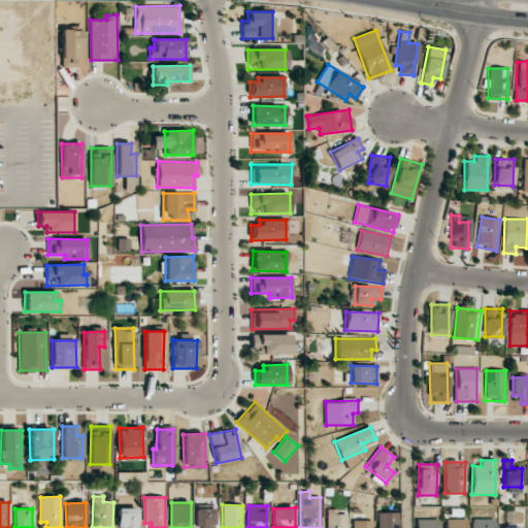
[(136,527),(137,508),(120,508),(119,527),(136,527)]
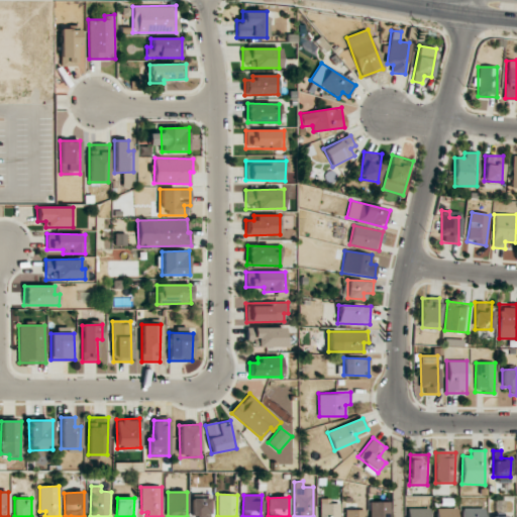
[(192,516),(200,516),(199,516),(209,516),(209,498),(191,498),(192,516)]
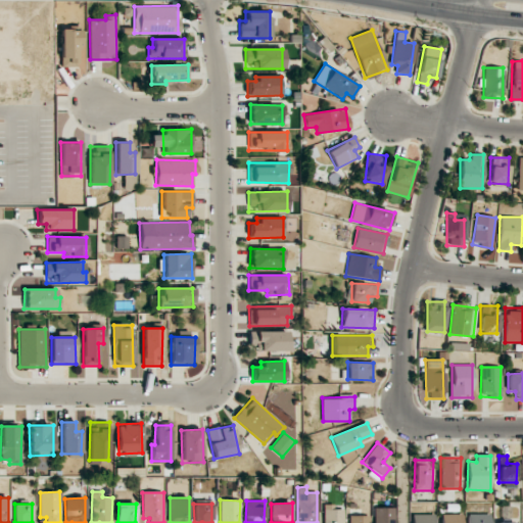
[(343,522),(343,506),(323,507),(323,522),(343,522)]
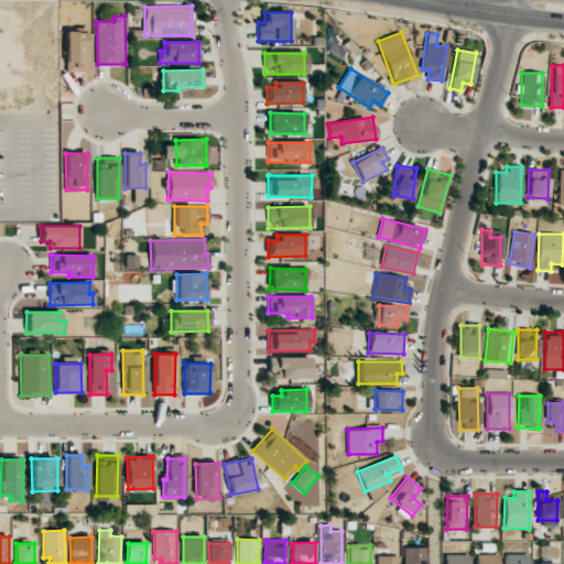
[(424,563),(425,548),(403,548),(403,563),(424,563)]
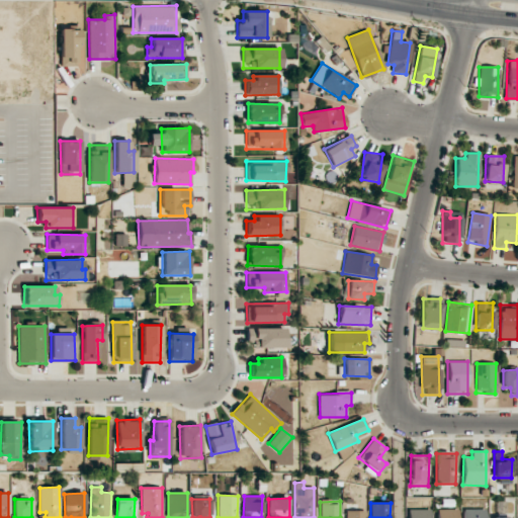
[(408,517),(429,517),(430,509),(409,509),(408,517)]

# What to work on:
Retype every entry exactly as written, but omit the pictures.

# Task result:
[(136,527),(137,508),(120,508),(119,527),(136,527)]
[(192,516),(200,516),(199,516),(209,516),(209,498),(191,498),(192,516)]
[(343,522),(343,506),(323,507),(323,522),(343,522)]
[(424,563),(425,548),(403,548),(403,563),(424,563)]
[(408,517),(429,517),(430,509),(409,509),(408,517)]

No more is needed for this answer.